*** Data for this exercise ***
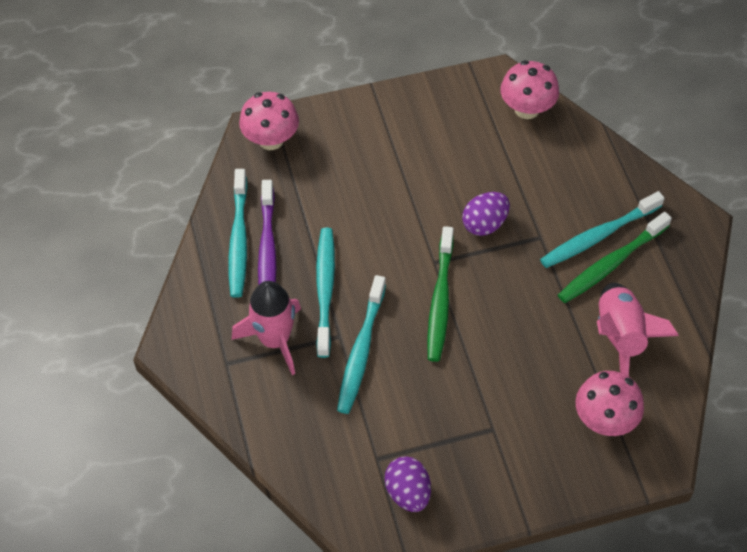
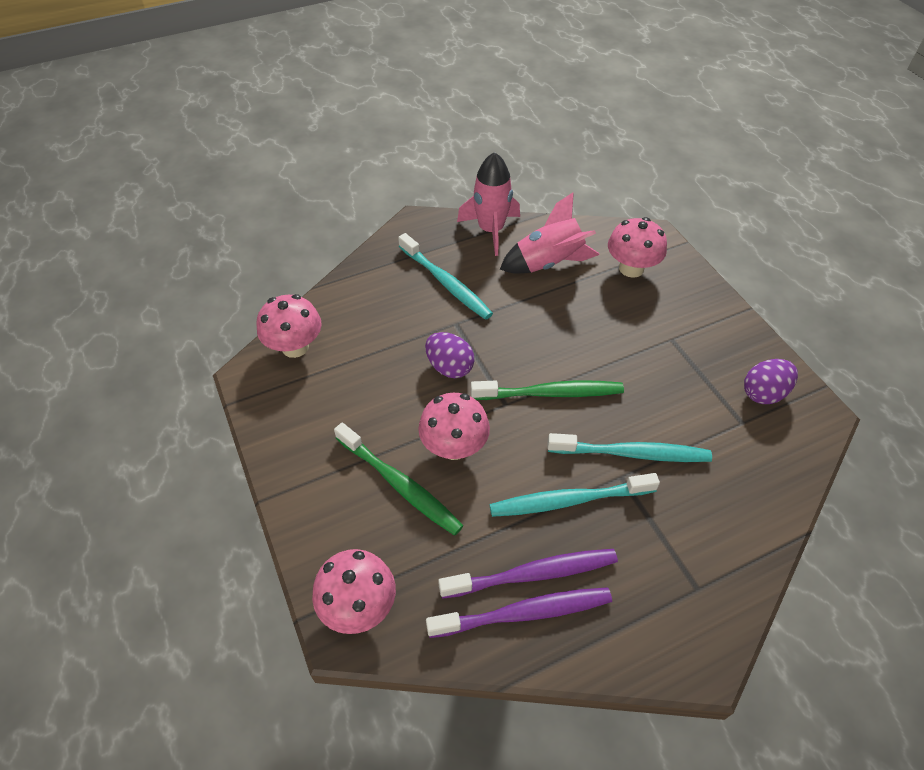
camera: 100 degrees left, 5 degrees down
turquoise toothbrush [228,169,248,298] -> purple toothbrush [426,587,612,638]
pink rocket [232,281,301,375] -> pink rocket moved to [457,152,520,256]
green toothbrush [558,212,672,303] -> green toothbrush moved to [334,423,463,535]
none -> pink mushroom [418,393,490,460]

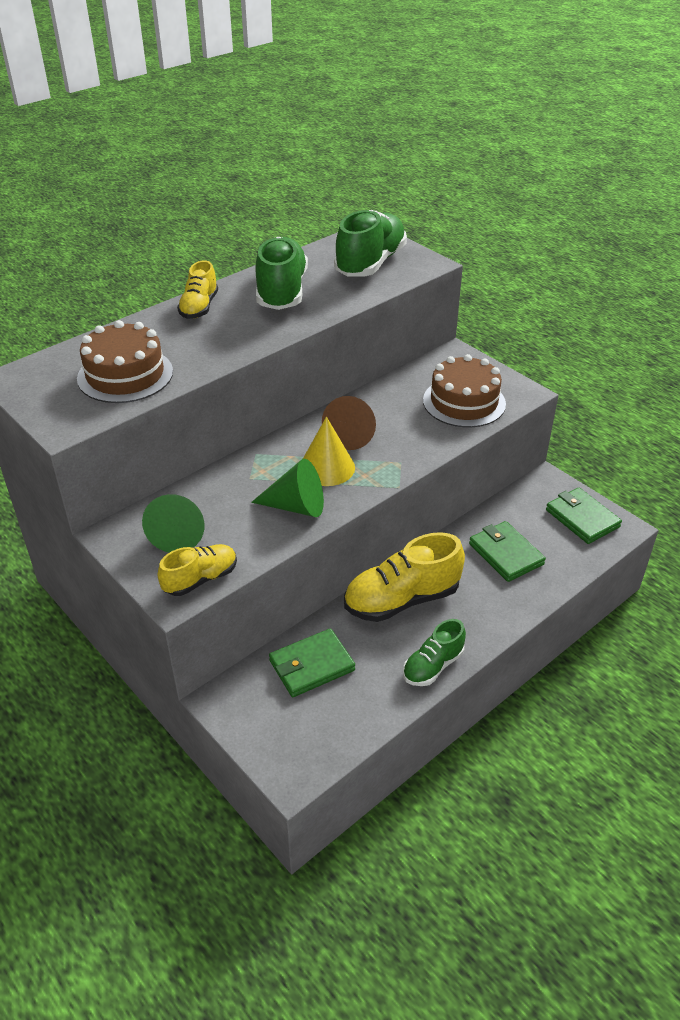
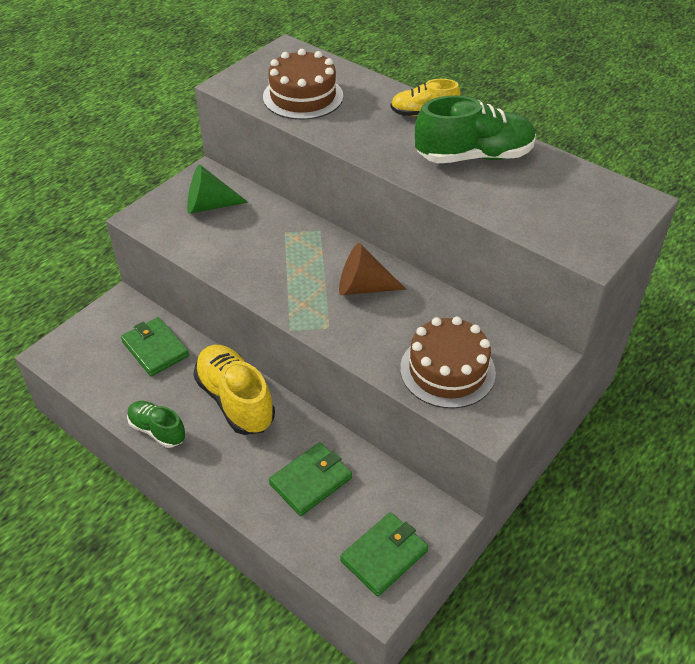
camera: 80 degrees right, 5 degrees up
yellow shoe [158,544,237,596] -> none
green cone [251,459,324,517] -> none
yellow cone [303,417,355,486] -> none
green shoe [334,210,407,277] -> none

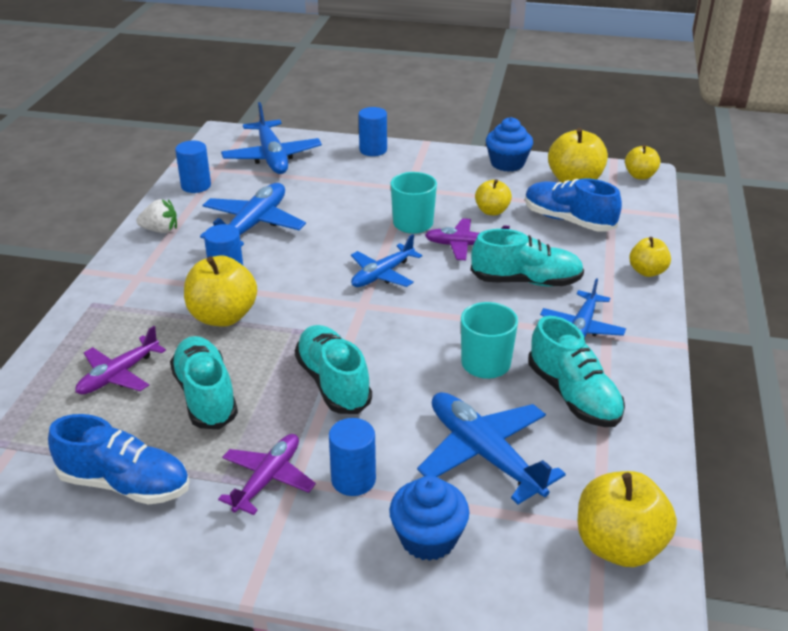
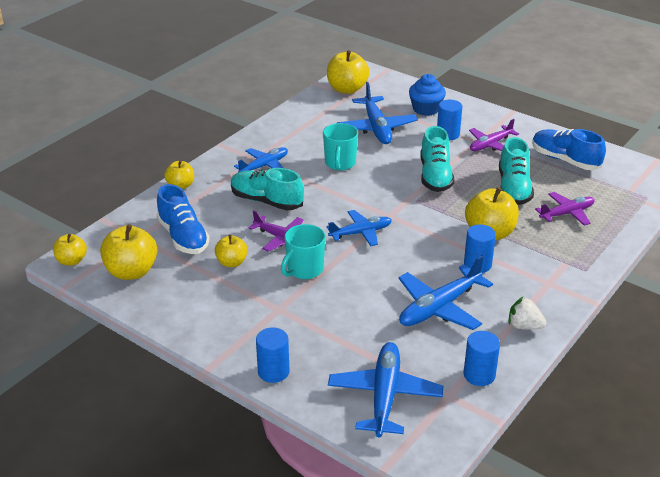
camera: 155 degrees left, 0 degrees up
blue cupcake [486,117,533,172] -> none
turquoise shoe [529,316,625,427] -> none

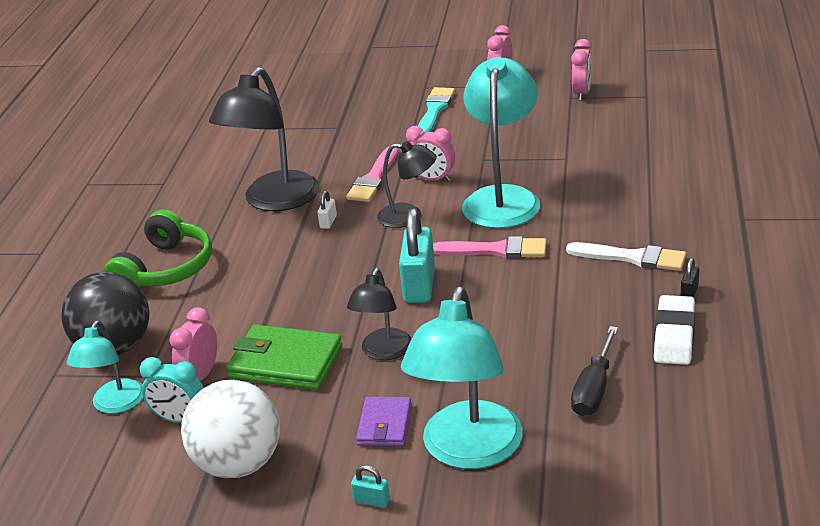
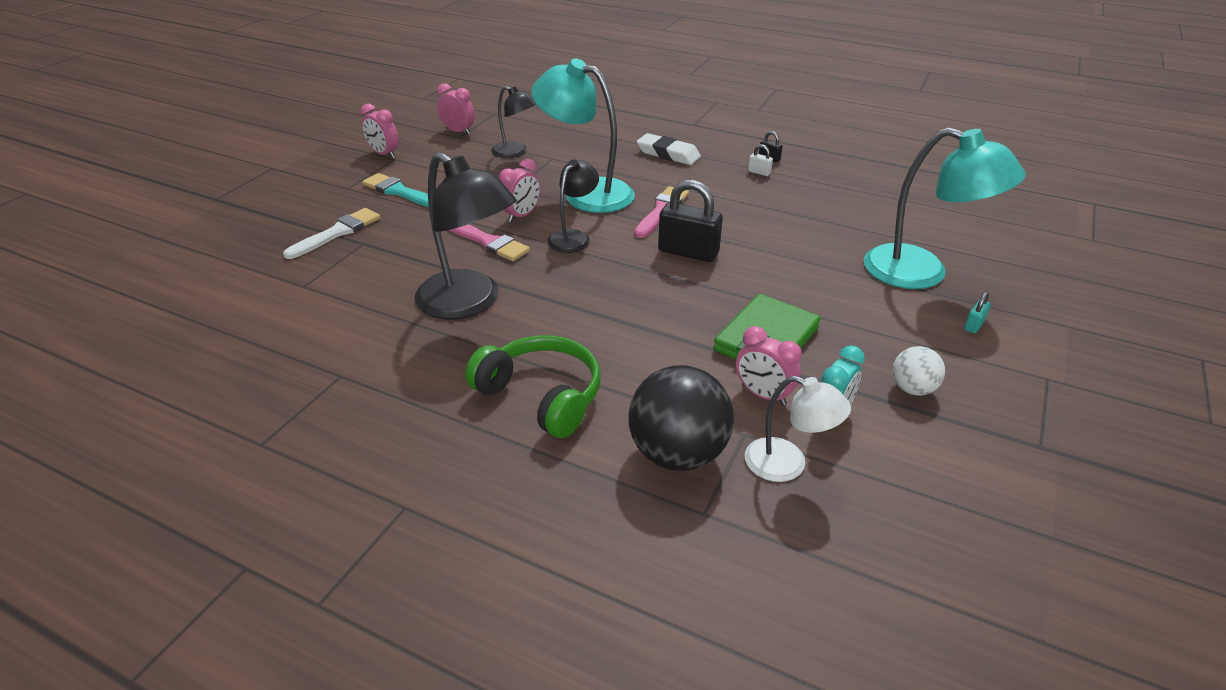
camera: 75 degrees left, 5 degrees up
turquoise lamp [66,320,143,414] -> white lamp [745,376,851,482]
white ball [181,380,280,478] -> white ball [892,346,945,396], size x0.53
white padlock [317,191,337,229] -> white padlock moved to [748,144,773,176]
black lamp [347,268,412,360] -> black lamp moved to [491,86,536,158]
purple wallet [356,397,412,446] -> none
turquoise padlock [399,208,435,303] -> black padlock [658,180,723,262]
white brush [566,242,686,271] -> white brush moved to [283,208,380,259]
black screwdriver [571,326,618,416] -> none
white eraser [654,295,695,365] -> white eraser moved to [637,133,701,165]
***
Exact repetition of all entries is required. The pictures should not appear.

camera: 100 degrees left, 5 degrees down
turquoise toothbrush [228,169,248,298] -> purple toothbrush [426,587,612,638]
pink rocket [232,281,301,375] -> pink rocket moved to [457,152,520,256]
green toothbrush [558,212,672,303] -> green toothbrush moved to [334,423,463,535]
none -> pink mushroom [418,393,490,460]

camera: 80 degrees right, 5 degrees up
yellow shoe [158,544,237,596] -> none
green cone [251,459,324,517] -> none
yellow cone [303,417,355,486] -> none
green shoe [334,210,407,277] -> none

camera: 155 degrees left, 0 degrees up
blue cupcake [486,117,533,172] -> none
turquoise shoe [529,316,625,427] -> none

camera: 75 degrees left, 5 degrees up
turquoise lamp [66,320,143,414] -> white lamp [745,376,851,482]
white ball [181,380,280,478] -> white ball [892,346,945,396], size x0.53
white padlock [317,191,337,229] -> white padlock moved to [748,144,773,176]
black lamp [347,268,412,360] -> black lamp moved to [491,86,536,158]
purple wallet [356,397,412,446] -> none
turquoise padlock [399,208,435,303] -> black padlock [658,180,723,262]
white brush [566,242,686,271] -> white brush moved to [283,208,380,259]
black screwdriver [571,326,618,416] -> none
white eraser [654,295,695,365] -> white eraser moved to [637,133,701,165]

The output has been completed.